Segment Open

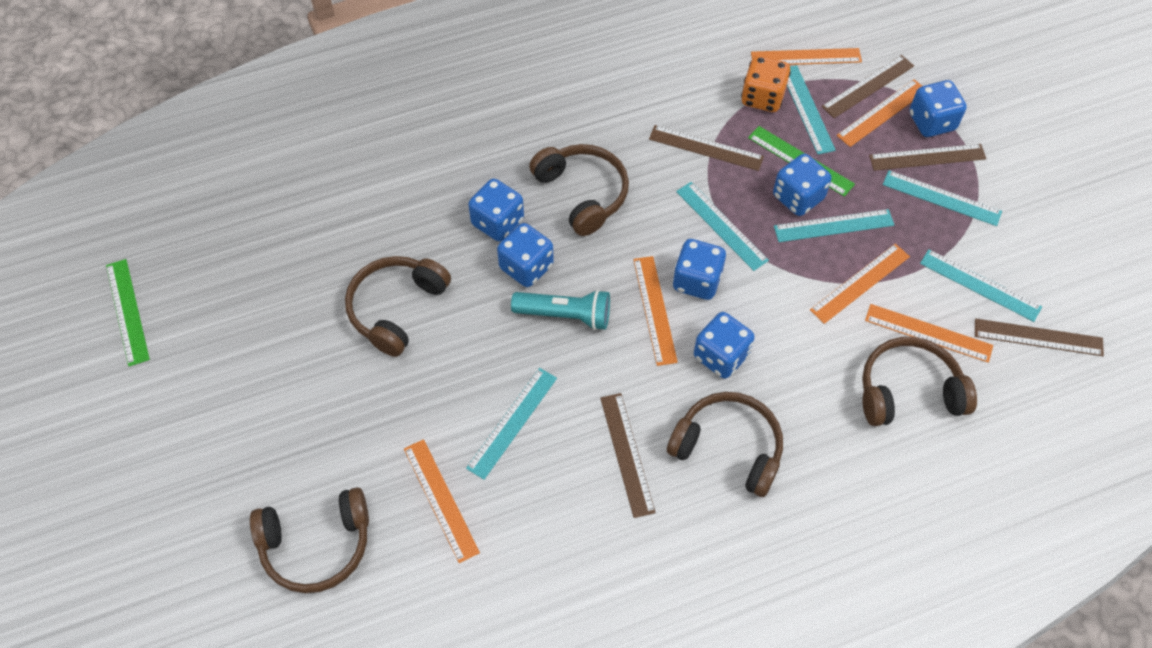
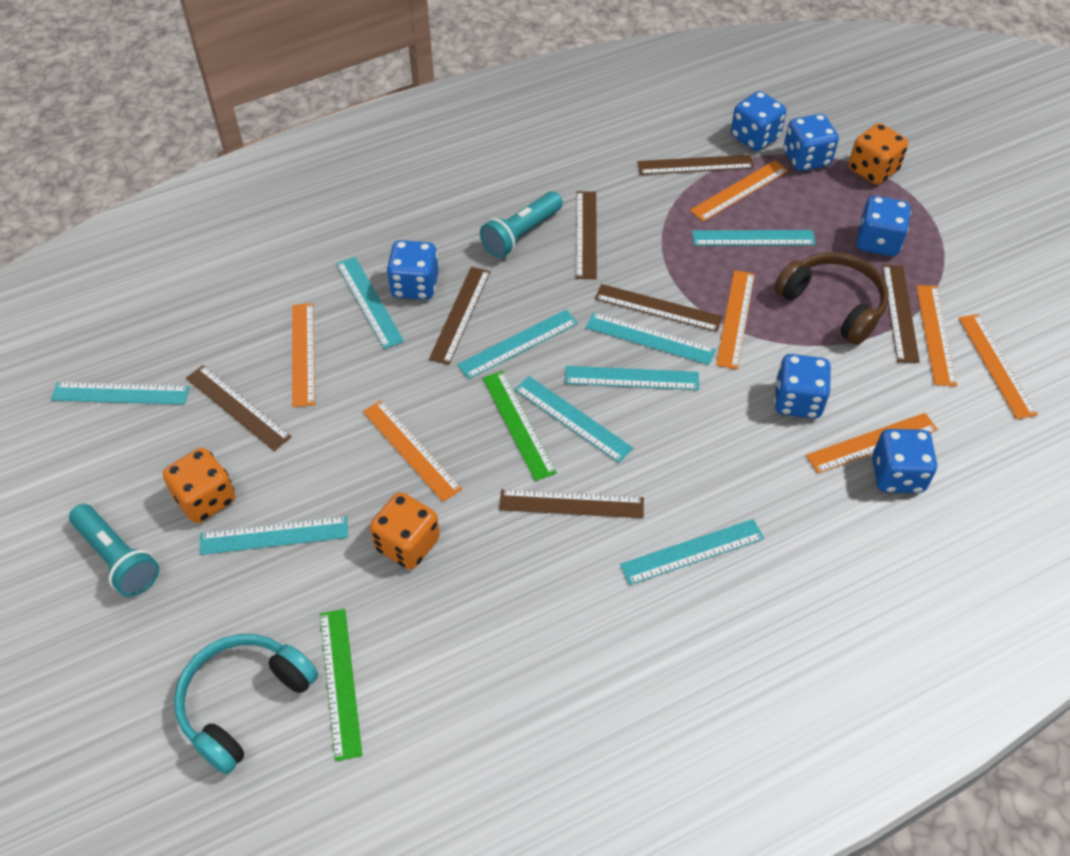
brown headphones: 5 -> 1
brown ruler: 5 -> 7
orange dice: 1 -> 3
orange ruler: 6 -> 7
turquoise flashlight: 1 -> 2
turquoise headphones: 0 -> 1
turquoise ruler: 6 -> 9

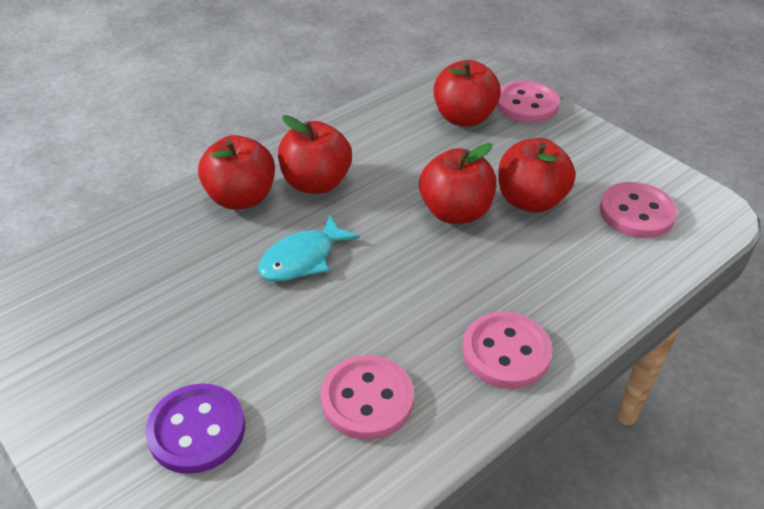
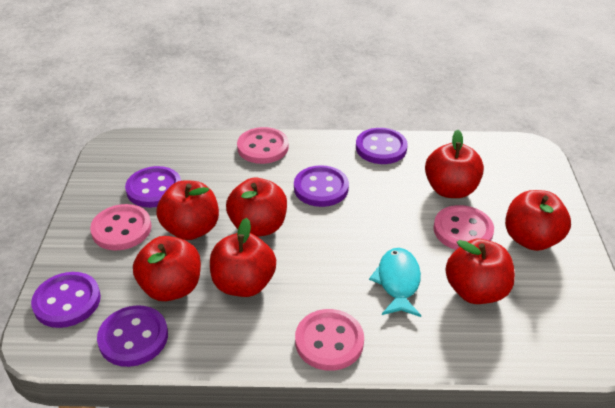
purple button: 1 -> 5
red apple: 5 -> 7

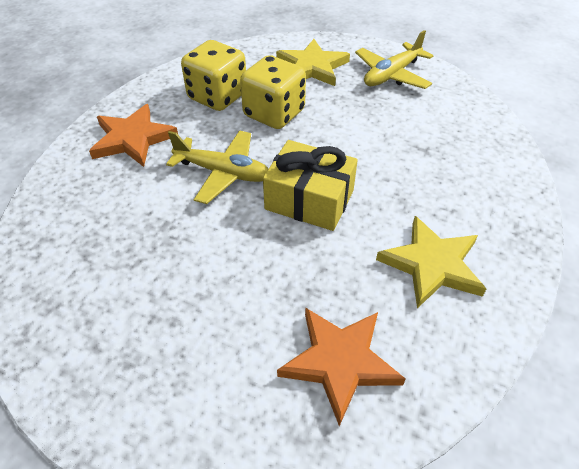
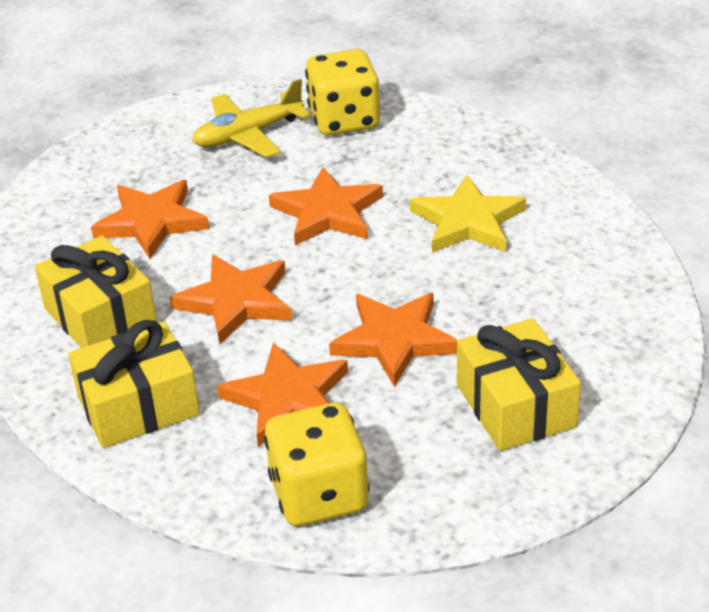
orange star: 2 -> 5
yellow gift: 1 -> 3
yellow plane: 2 -> 1
yellow star: 2 -> 1

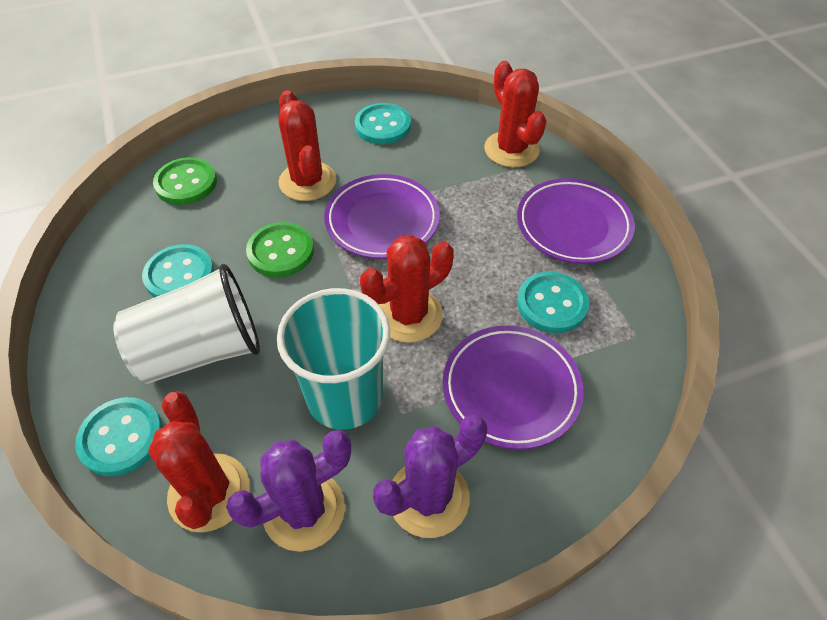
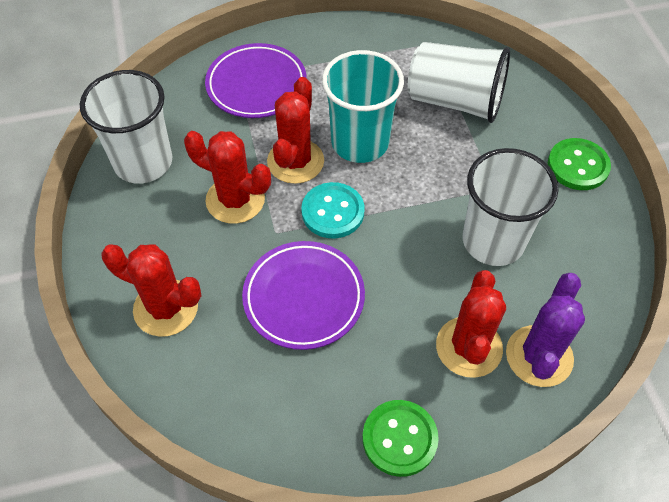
purple cactus: 2 -> 1
purple plate: 3 -> 2
turquoise button: 4 -> 1
white cup: 1 -> 3

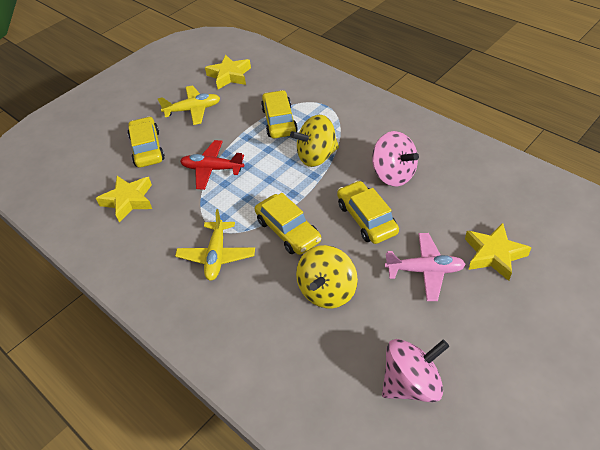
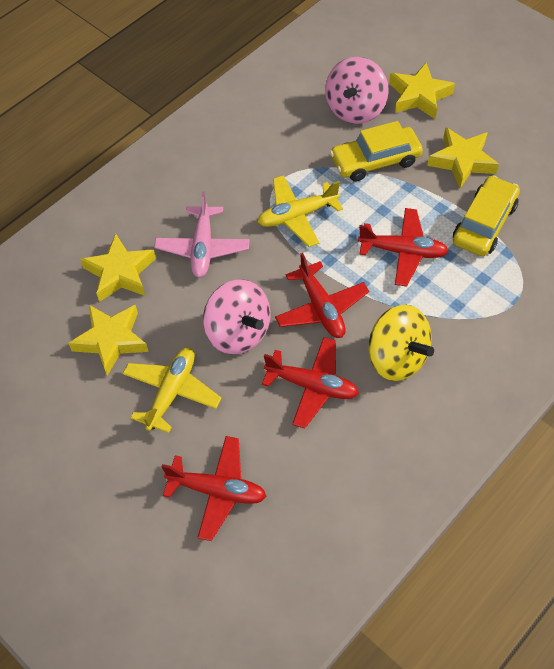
red plane: 1 -> 4
yellow car: 4 -> 2
yellow spinning top: 2 -> 1
yellow star: 3 -> 4

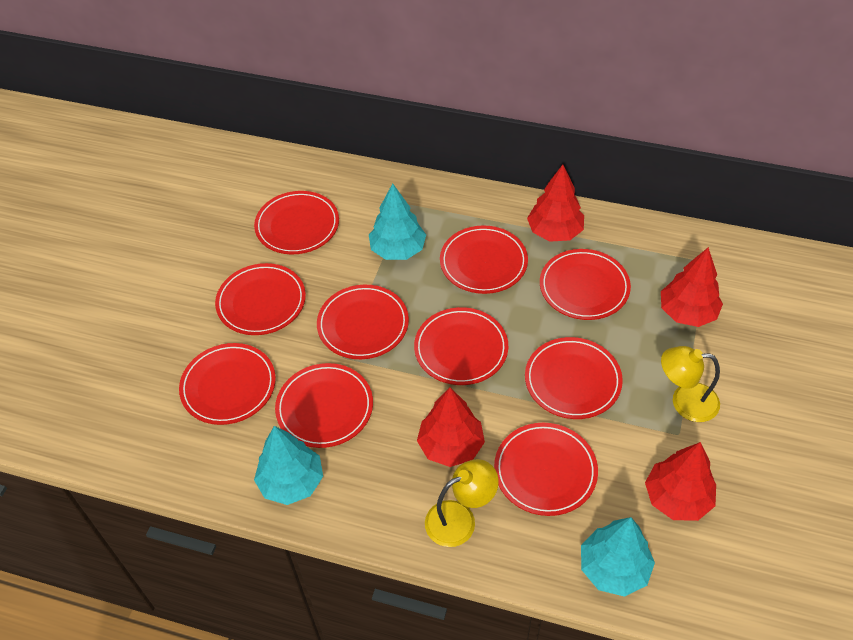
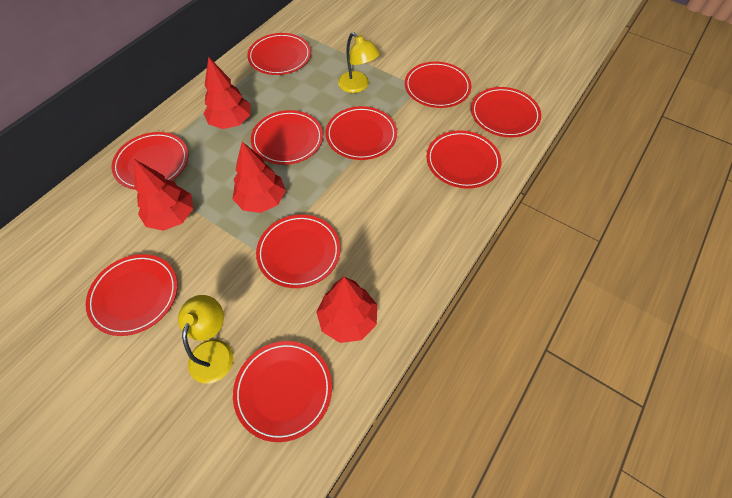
turquoise tree: 3 -> 0

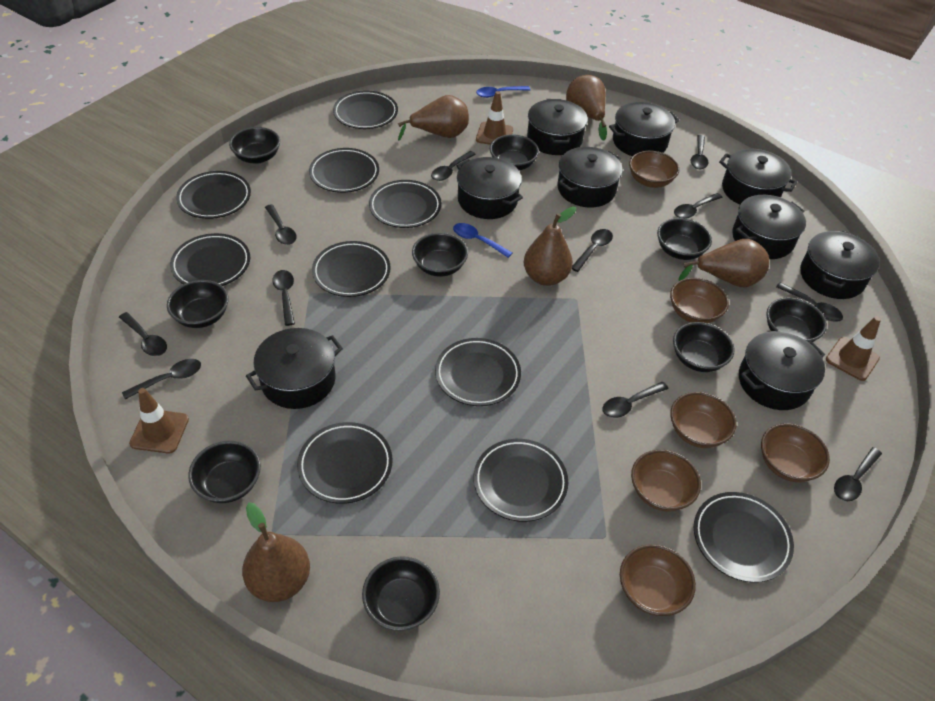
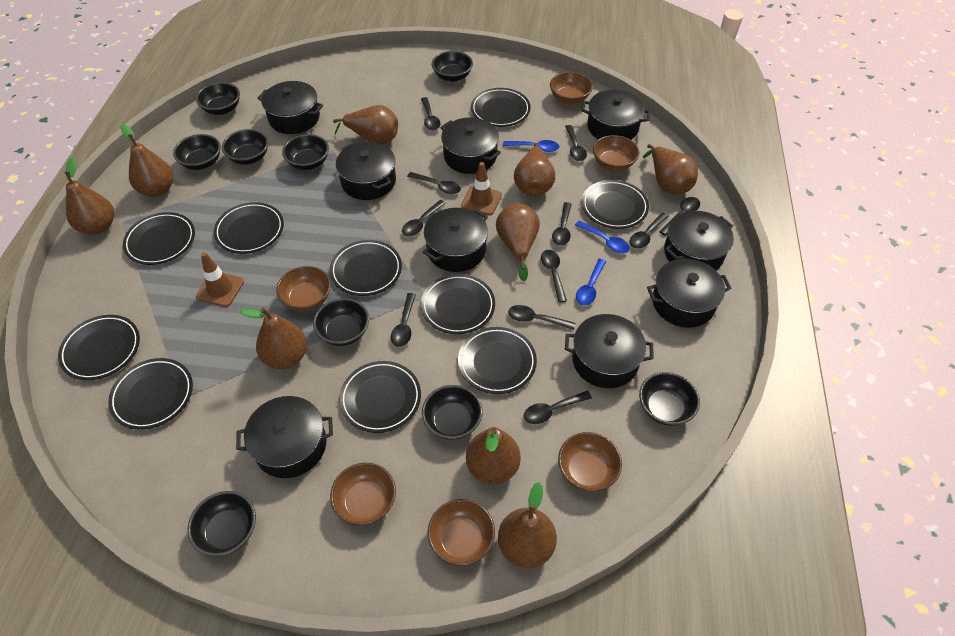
blue spoon: 2 -> 3
brown pear: 5 -> 9
brown traffic cone: 3 -> 2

Segment Closed

The images are to be left out; every line above should be set down exactly.

brown headphones: 5 -> 1
brown ruler: 5 -> 7
orange dice: 1 -> 3
orange ruler: 6 -> 7
turquoise flashlight: 1 -> 2
turquoise headphones: 0 -> 1
turquoise ruler: 6 -> 9

purple button: 1 -> 5
red apple: 5 -> 7

orange star: 2 -> 5
yellow gift: 1 -> 3
yellow plane: 2 -> 1
yellow star: 2 -> 1

purple cactus: 2 -> 1
purple plate: 3 -> 2
turquoise button: 4 -> 1
white cup: 1 -> 3

red plane: 1 -> 4
yellow car: 4 -> 2
yellow spinning top: 2 -> 1
yellow star: 3 -> 4

turquoise tree: 3 -> 0

blue spoon: 2 -> 3
brown pear: 5 -> 9
brown traffic cone: 3 -> 2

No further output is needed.